(What to produce)
Set down each line of the data exactly, but not the pictures.

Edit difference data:

%%

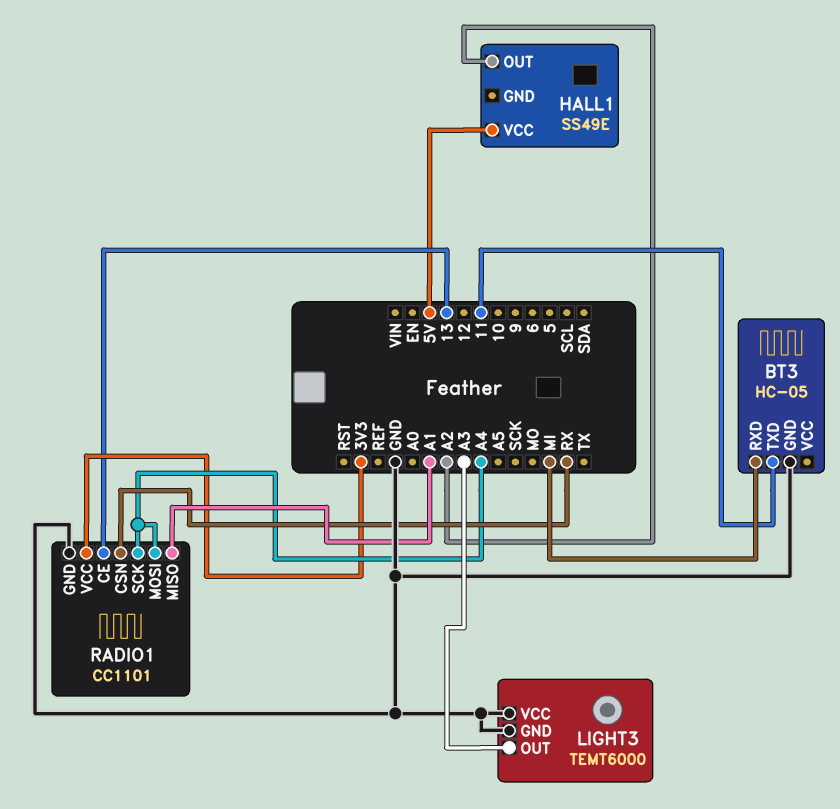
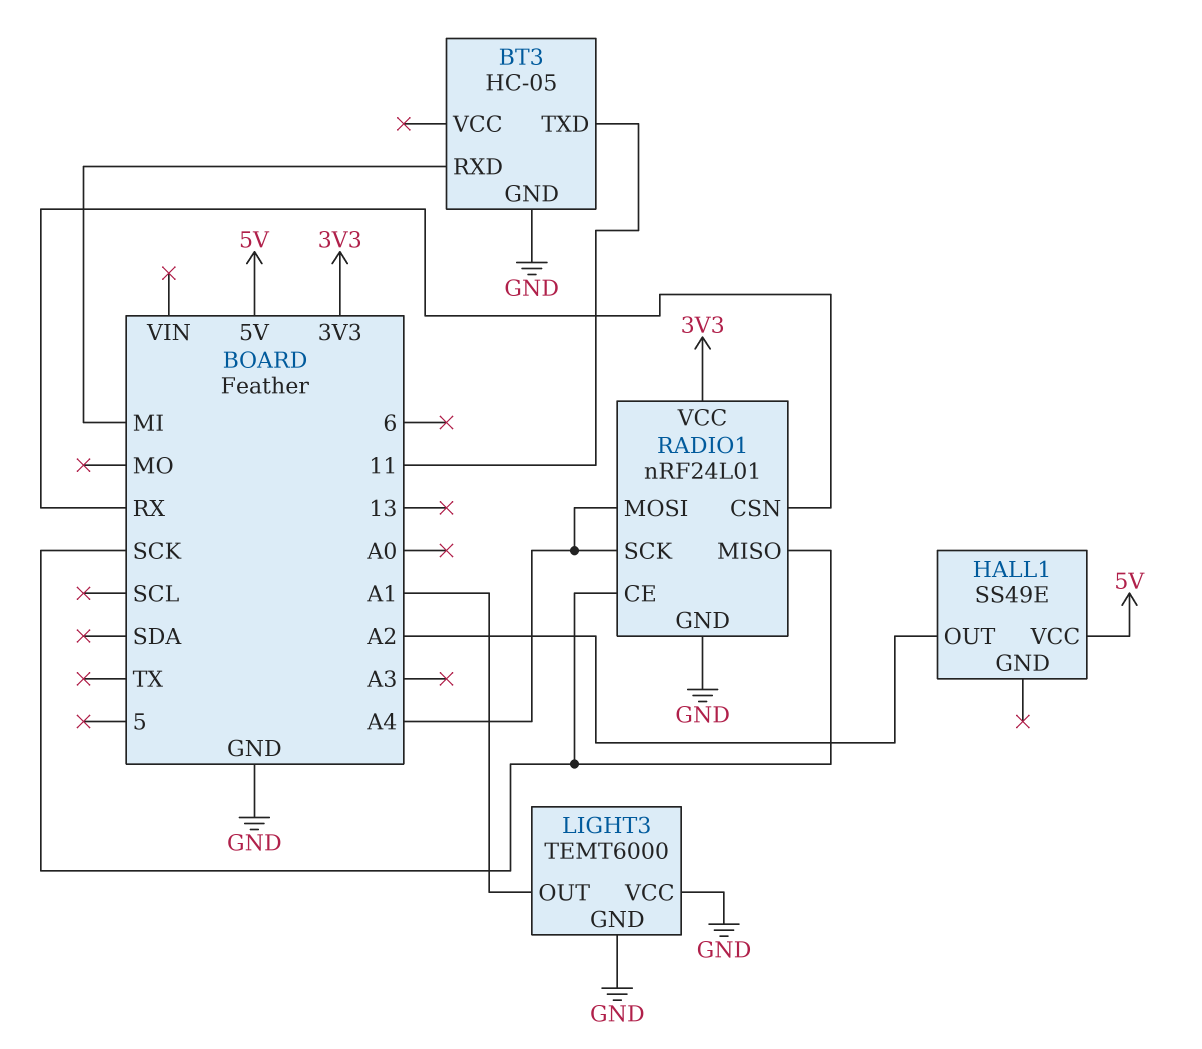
LIGHT3 pin OUT: A3 -> A1
RADIO1: CC1101 -> nRF24L01
RADIO1 pin CE: 13 -> SCK
RADIO1 pin MISO: A1 -> SCK

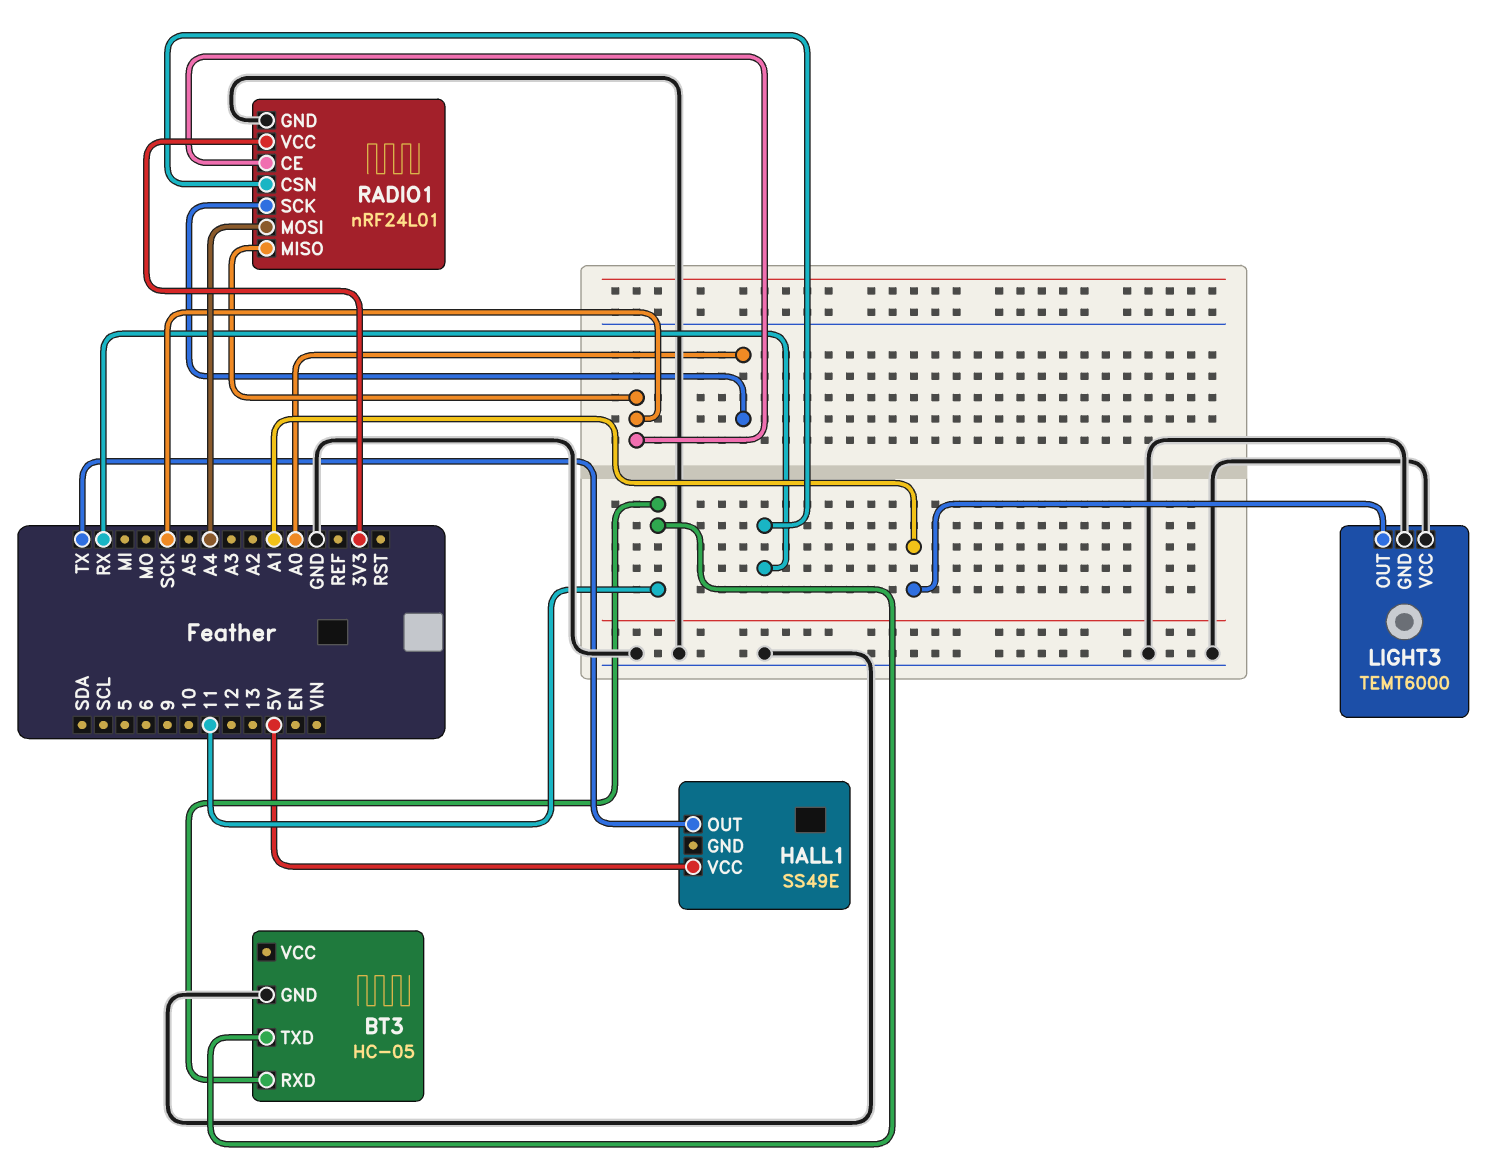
BT3 pin RXD: MI -> 11
HALL1 pin OUT: A2 -> TX
RADIO1 pin SCK: A4 -> A0

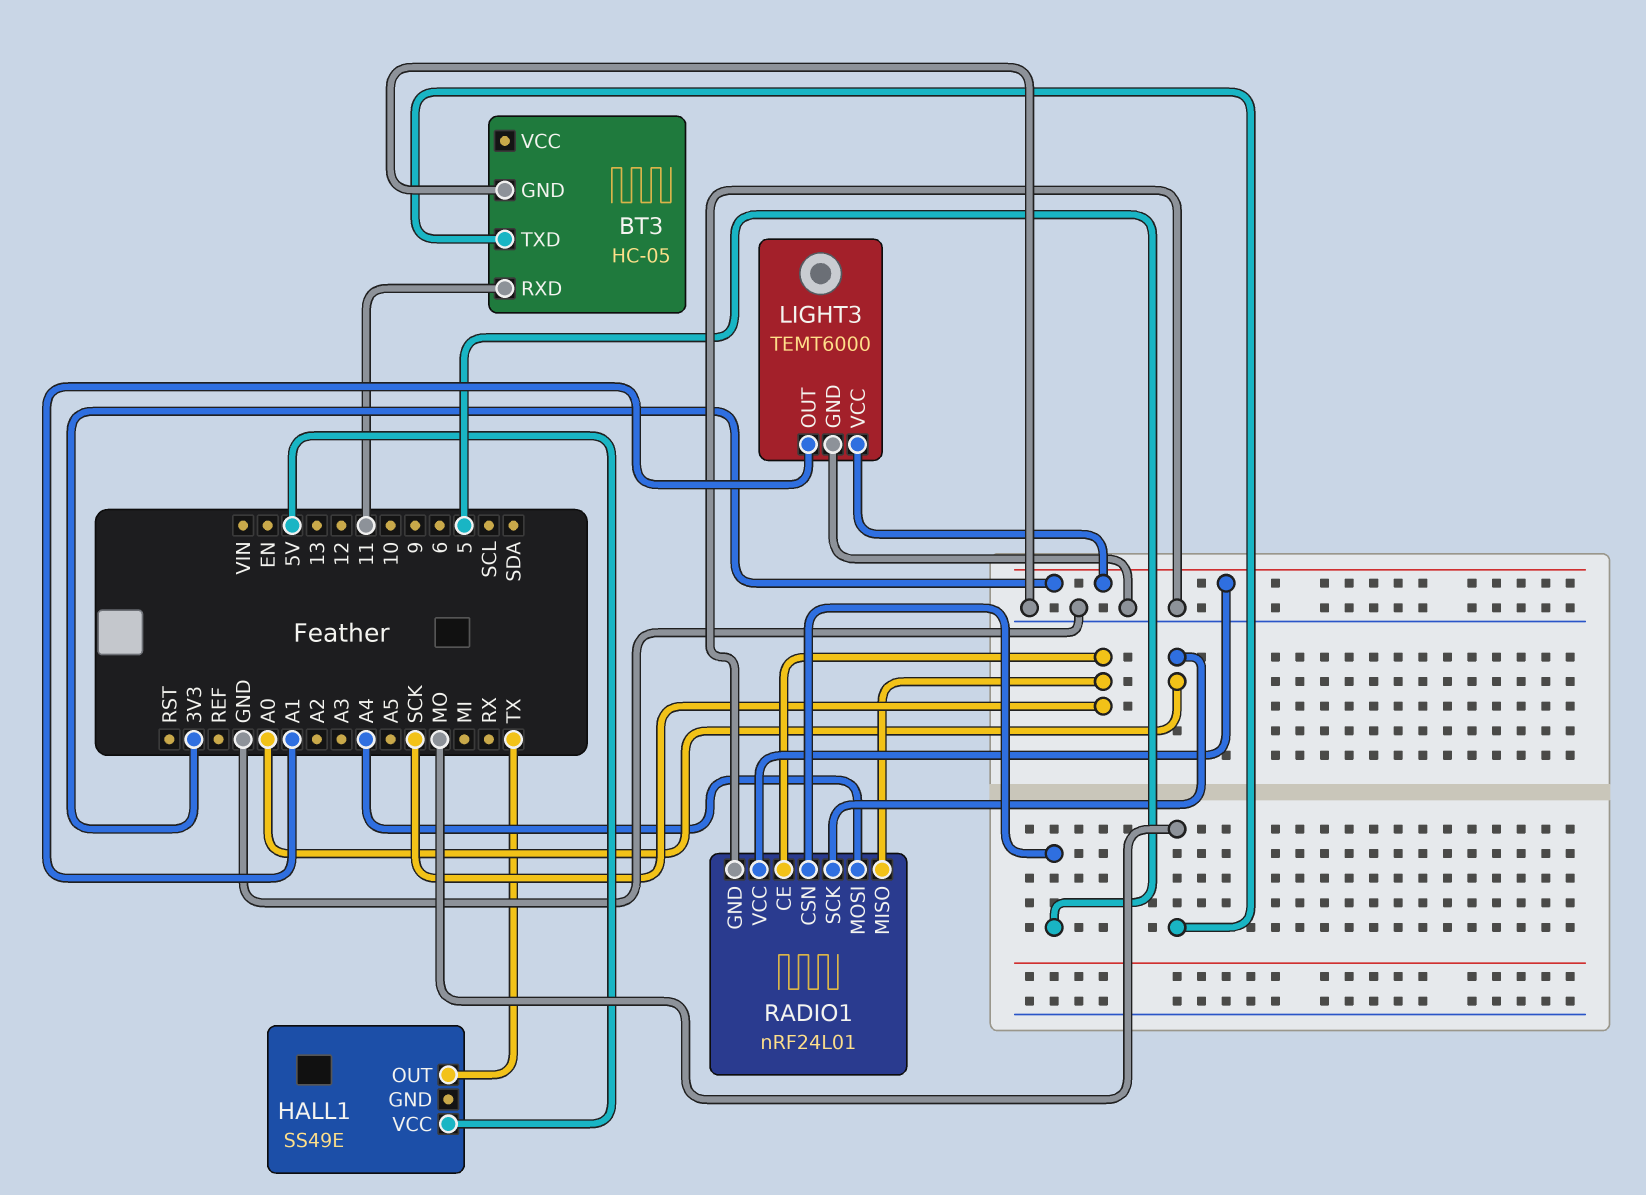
BT3 pin TXD: 11 -> MO
LIGHT3 pin VCC: GND -> 3V3
RADIO1 pin CSN: RX -> 5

%%

(Response to this exercise)
LIGHT3 pin OUT: A3 -> A1
RADIO1: CC1101 -> nRF24L01
RADIO1 pin CE: 13 -> SCK
RADIO1 pin MISO: A1 -> SCK

BT3 pin RXD: MI -> 11
HALL1 pin OUT: A2 -> TX
RADIO1 pin SCK: A4 -> A0

BT3 pin TXD: 11 -> MO
LIGHT3 pin VCC: GND -> 3V3
RADIO1 pin CSN: RX -> 5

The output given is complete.